___ Input data ___

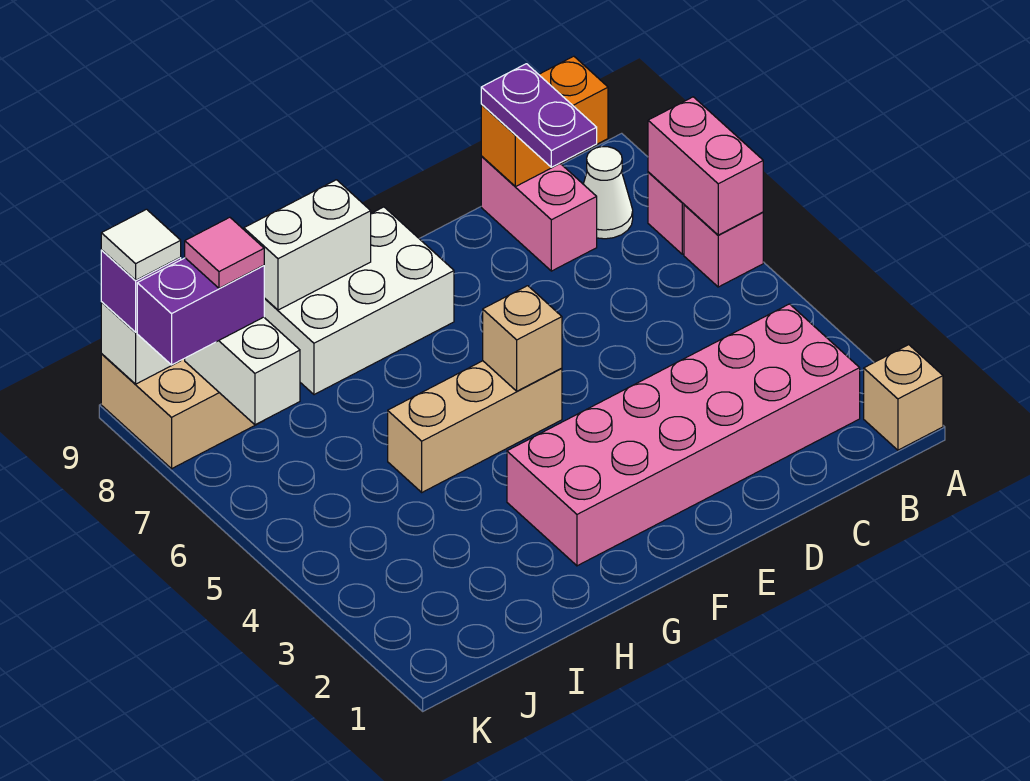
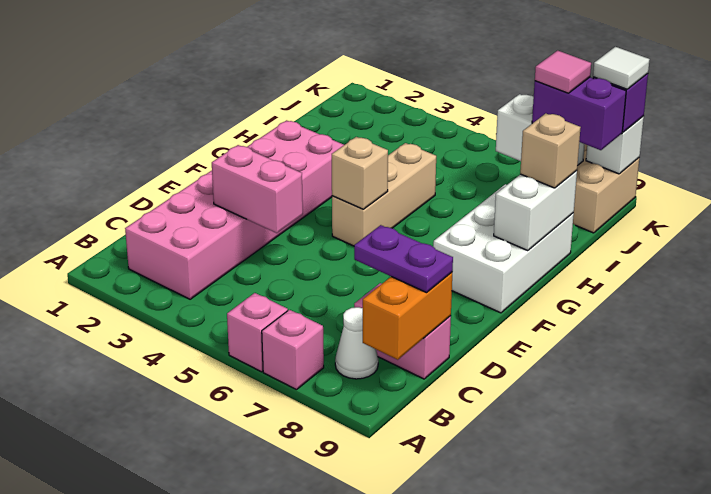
tan brick A1 level 1 -> tan brick H9 level 3
pink brick A6:A7 level 2 -> pink brick D3:D4 level 2
purple brick J8:K8 level 3 -> purple brick J8:J9 level 3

___

When you transcribe the lines above, keep every word exact but leave the pictures behind.

tan brick A1 level 1 -> tan brick H9 level 3
pink brick A6:A7 level 2 -> pink brick D3:D4 level 2
purple brick J8:K8 level 3 -> purple brick J8:J9 level 3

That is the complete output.